Work required:
Take the entries below and give them back exactly. Leave out nothing.

Records from a data collection:
########

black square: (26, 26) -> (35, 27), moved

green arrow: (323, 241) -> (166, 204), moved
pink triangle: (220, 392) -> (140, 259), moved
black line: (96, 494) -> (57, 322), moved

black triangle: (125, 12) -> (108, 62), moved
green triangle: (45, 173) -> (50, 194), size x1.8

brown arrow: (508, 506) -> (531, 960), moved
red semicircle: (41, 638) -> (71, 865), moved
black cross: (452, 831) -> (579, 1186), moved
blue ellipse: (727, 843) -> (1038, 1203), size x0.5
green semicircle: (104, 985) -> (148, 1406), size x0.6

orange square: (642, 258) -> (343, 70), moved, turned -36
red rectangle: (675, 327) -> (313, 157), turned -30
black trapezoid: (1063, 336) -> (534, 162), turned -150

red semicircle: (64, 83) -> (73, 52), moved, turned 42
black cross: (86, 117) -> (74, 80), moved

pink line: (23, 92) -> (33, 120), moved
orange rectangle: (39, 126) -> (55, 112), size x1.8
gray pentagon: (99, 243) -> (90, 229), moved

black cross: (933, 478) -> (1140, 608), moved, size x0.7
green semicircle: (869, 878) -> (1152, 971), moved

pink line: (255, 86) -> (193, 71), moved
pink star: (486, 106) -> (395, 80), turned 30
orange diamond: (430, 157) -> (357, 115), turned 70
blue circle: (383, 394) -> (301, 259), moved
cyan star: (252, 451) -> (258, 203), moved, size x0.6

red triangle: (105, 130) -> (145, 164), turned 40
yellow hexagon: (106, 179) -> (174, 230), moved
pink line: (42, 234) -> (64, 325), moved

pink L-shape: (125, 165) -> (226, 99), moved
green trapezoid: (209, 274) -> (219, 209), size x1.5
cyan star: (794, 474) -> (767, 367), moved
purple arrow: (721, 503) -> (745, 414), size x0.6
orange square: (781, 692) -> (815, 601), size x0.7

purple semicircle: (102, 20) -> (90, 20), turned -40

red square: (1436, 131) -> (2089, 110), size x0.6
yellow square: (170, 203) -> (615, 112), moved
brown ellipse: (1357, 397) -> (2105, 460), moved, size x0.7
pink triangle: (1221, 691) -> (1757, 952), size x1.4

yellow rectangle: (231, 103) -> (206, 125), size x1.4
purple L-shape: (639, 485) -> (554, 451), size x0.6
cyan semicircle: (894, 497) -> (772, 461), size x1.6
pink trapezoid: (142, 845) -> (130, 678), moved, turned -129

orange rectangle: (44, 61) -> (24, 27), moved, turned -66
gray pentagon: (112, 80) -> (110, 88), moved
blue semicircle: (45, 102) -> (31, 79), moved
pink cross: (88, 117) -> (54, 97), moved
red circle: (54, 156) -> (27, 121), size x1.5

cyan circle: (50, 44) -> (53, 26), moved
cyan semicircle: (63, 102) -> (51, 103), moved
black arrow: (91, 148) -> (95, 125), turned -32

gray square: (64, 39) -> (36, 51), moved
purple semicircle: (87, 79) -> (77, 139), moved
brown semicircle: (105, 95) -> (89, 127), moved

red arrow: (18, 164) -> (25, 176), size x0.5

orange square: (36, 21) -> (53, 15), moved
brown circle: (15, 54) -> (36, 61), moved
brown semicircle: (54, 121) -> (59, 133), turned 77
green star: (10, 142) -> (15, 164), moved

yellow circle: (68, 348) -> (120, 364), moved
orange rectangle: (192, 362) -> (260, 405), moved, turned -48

########

Result of this exercise:
black square: (26, 26) -> (35, 27), moved

green arrow: (323, 241) -> (166, 204), moved
pink triangle: (220, 392) -> (140, 259), moved
black line: (96, 494) -> (57, 322), moved

black triangle: (125, 12) -> (108, 62), moved
green triangle: (45, 173) -> (50, 194), size x1.8

brown arrow: (508, 506) -> (531, 960), moved
red semicircle: (41, 638) -> (71, 865), moved
black cross: (452, 831) -> (579, 1186), moved
blue ellipse: (727, 843) -> (1038, 1203), size x0.5
green semicircle: (104, 985) -> (148, 1406), size x0.6

orange square: (642, 258) -> (343, 70), moved, turned -36
red rectangle: (675, 327) -> (313, 157), turned -30
black trapezoid: (1063, 336) -> (534, 162), turned -150

red semicircle: (64, 83) -> (73, 52), moved, turned 42
black cross: (86, 117) -> (74, 80), moved

pink line: (23, 92) -> (33, 120), moved
orange rectangle: (39, 126) -> (55, 112), size x1.8
gray pentagon: (99, 243) -> (90, 229), moved

black cross: (933, 478) -> (1140, 608), moved, size x0.7
green semicircle: (869, 878) -> (1152, 971), moved

pink line: (255, 86) -> (193, 71), moved
pink star: (486, 106) -> (395, 80), turned 30
orange diamond: (430, 157) -> (357, 115), turned 70
blue circle: (383, 394) -> (301, 259), moved
cyan star: (252, 451) -> (258, 203), moved, size x0.6

red triangle: (105, 130) -> (145, 164), turned 40
yellow hexagon: (106, 179) -> (174, 230), moved
pink line: (42, 234) -> (64, 325), moved

pink L-shape: (125, 165) -> (226, 99), moved
green trapezoid: (209, 274) -> (219, 209), size x1.5
cyan star: (794, 474) -> (767, 367), moved
purple arrow: (721, 503) -> (745, 414), size x0.6
orange square: (781, 692) -> (815, 601), size x0.7

purple semicircle: (102, 20) -> (90, 20), turned -40

red square: (1436, 131) -> (2089, 110), size x0.6
yellow square: (170, 203) -> (615, 112), moved
brown ellipse: (1357, 397) -> (2105, 460), moved, size x0.7
pink triangle: (1221, 691) -> (1757, 952), size x1.4

yellow rectangle: (231, 103) -> (206, 125), size x1.4
purple L-shape: (639, 485) -> (554, 451), size x0.6
cyan semicircle: (894, 497) -> (772, 461), size x1.6
pink trapezoid: (142, 845) -> (130, 678), moved, turned -129

orange rectangle: (44, 61) -> (24, 27), moved, turned -66
gray pentagon: (112, 80) -> (110, 88), moved
blue semicircle: (45, 102) -> (31, 79), moved
pink cross: (88, 117) -> (54, 97), moved
red circle: (54, 156) -> (27, 121), size x1.5

cyan circle: (50, 44) -> (53, 26), moved
cyan semicircle: (63, 102) -> (51, 103), moved
black arrow: (91, 148) -> (95, 125), turned -32

gray square: (64, 39) -> (36, 51), moved
purple semicircle: (87, 79) -> (77, 139), moved
brown semicircle: (105, 95) -> (89, 127), moved

red arrow: (18, 164) -> (25, 176), size x0.5

orange square: (36, 21) -> (53, 15), moved
brown circle: (15, 54) -> (36, 61), moved
brown semicircle: (54, 121) -> (59, 133), turned 77
green star: (10, 142) -> (15, 164), moved

yellow circle: (68, 348) -> (120, 364), moved
orange rectangle: (192, 362) -> (260, 405), moved, turned -48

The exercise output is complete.